### What the task asks
Print all of the data exactly, but drop the pictures.

- - -

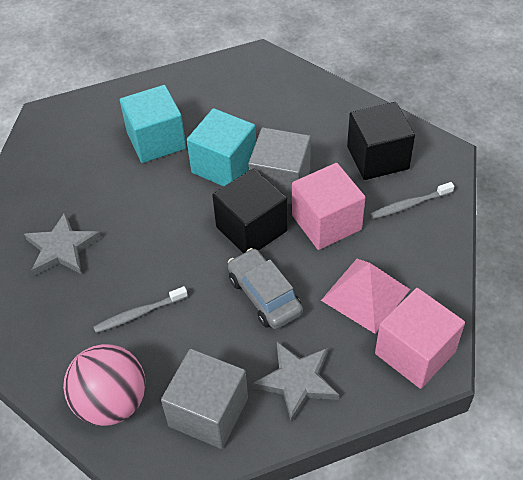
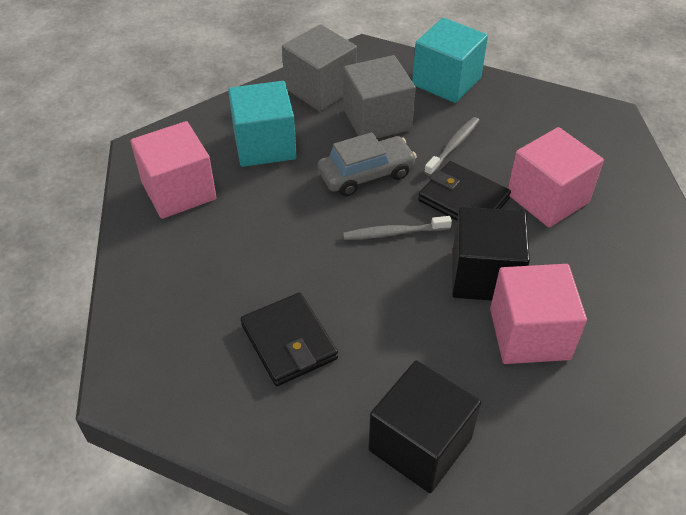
black wallet: 0 -> 2
grey star: 2 -> 0
pink ball: 1 -> 0
pink cube: 2 -> 3
pink pyramid: 1 -> 0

- - -

### Solution to this task
black wallet: 0 -> 2
grey star: 2 -> 0
pink ball: 1 -> 0
pink cube: 2 -> 3
pink pyramid: 1 -> 0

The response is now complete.